● Given entries:
%%
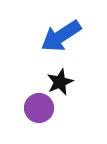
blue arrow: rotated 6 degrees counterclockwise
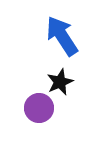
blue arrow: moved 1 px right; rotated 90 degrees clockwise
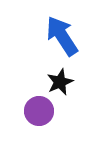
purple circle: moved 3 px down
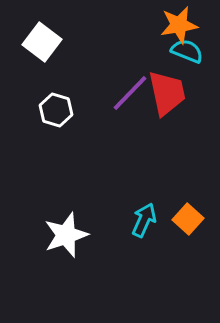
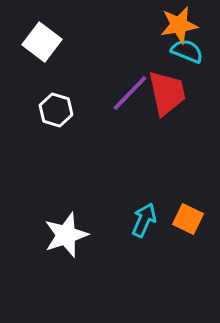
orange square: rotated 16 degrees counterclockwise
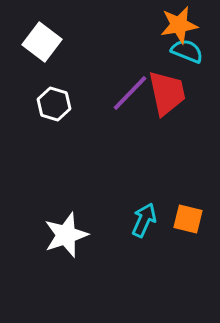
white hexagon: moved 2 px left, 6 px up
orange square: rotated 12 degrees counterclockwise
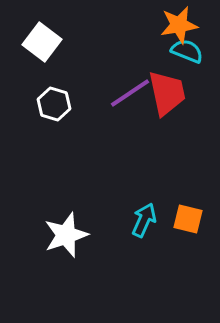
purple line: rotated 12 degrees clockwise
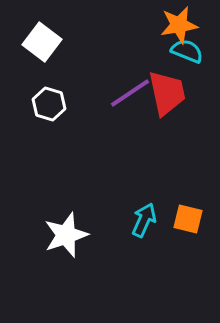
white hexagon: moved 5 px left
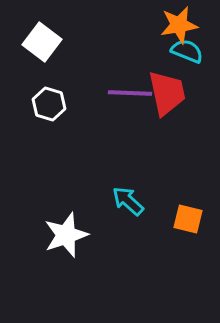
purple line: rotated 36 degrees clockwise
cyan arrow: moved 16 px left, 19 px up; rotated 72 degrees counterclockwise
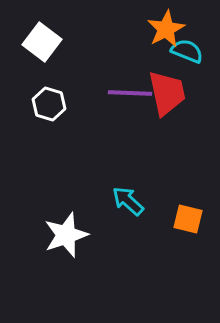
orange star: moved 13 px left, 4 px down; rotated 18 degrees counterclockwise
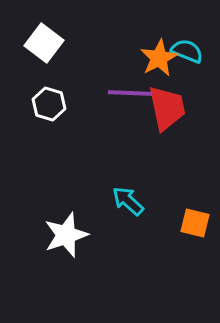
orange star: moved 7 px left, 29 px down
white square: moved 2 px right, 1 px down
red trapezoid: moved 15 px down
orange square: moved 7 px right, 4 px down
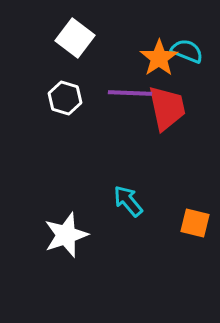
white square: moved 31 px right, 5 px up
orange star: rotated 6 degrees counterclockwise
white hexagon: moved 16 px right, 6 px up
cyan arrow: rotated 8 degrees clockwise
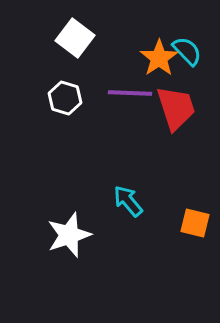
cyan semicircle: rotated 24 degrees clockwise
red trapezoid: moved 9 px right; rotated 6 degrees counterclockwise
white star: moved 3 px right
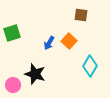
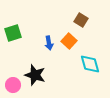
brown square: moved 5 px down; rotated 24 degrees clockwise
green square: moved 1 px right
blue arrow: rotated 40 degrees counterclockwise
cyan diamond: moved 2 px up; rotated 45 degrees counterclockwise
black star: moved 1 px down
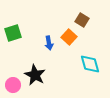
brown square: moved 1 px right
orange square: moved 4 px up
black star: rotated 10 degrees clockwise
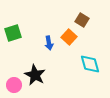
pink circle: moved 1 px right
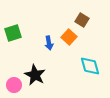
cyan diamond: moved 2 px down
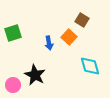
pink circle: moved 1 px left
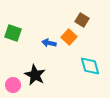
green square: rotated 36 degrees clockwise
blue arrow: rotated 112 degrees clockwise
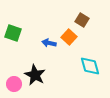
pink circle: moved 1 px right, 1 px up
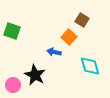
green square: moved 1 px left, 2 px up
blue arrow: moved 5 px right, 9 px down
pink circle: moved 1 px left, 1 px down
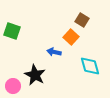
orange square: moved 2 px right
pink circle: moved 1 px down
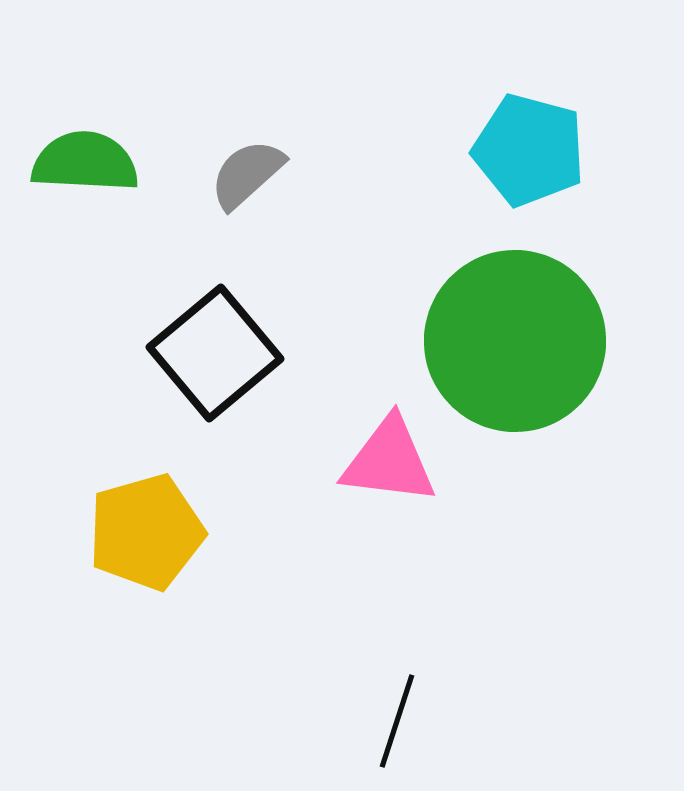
%%
%%
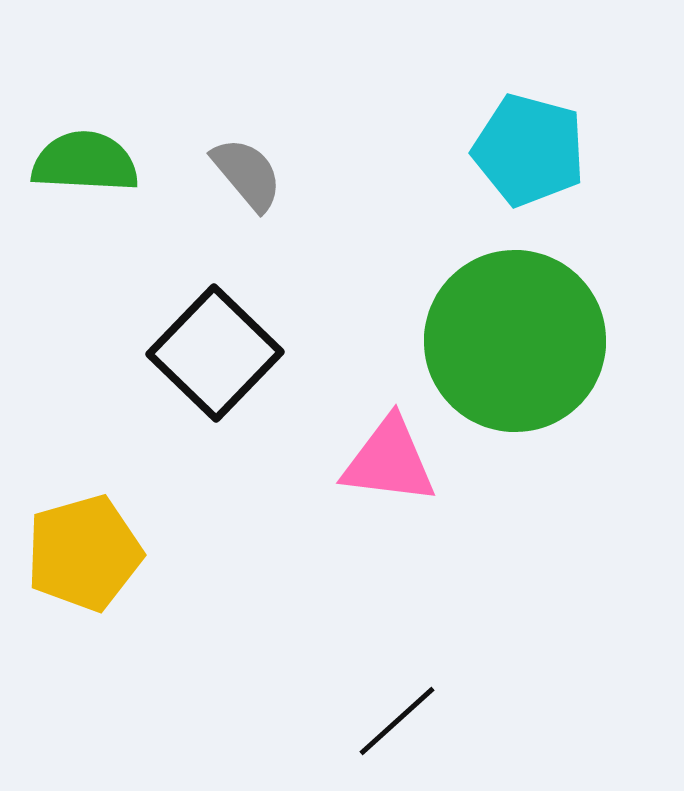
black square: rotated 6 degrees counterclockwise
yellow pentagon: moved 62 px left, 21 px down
%%
%%
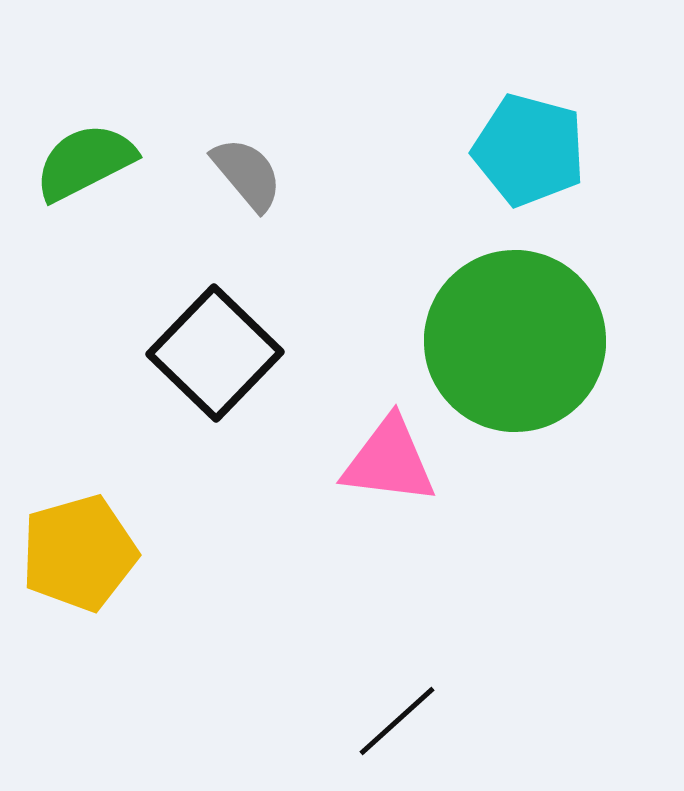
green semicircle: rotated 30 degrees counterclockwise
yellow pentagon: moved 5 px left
%%
● Task objective:
Format the records as a Markdown table with columns Row and Change, one numbered row per line, starting at the line containing "pink circle: moved 1 px right, 1 px up" and running through the line containing "pink circle: moved 1 px left, 1 px down". Leave out blank lines and pictures.

● Task solution:
| Row | Change |
|---|---|
| 1 | pink circle: moved 1 px right, 1 px up |
| 2 | green square: moved 1 px left, 2 px up |
| 3 | blue arrow: moved 5 px right, 9 px down |
| 4 | pink circle: moved 1 px left, 1 px down |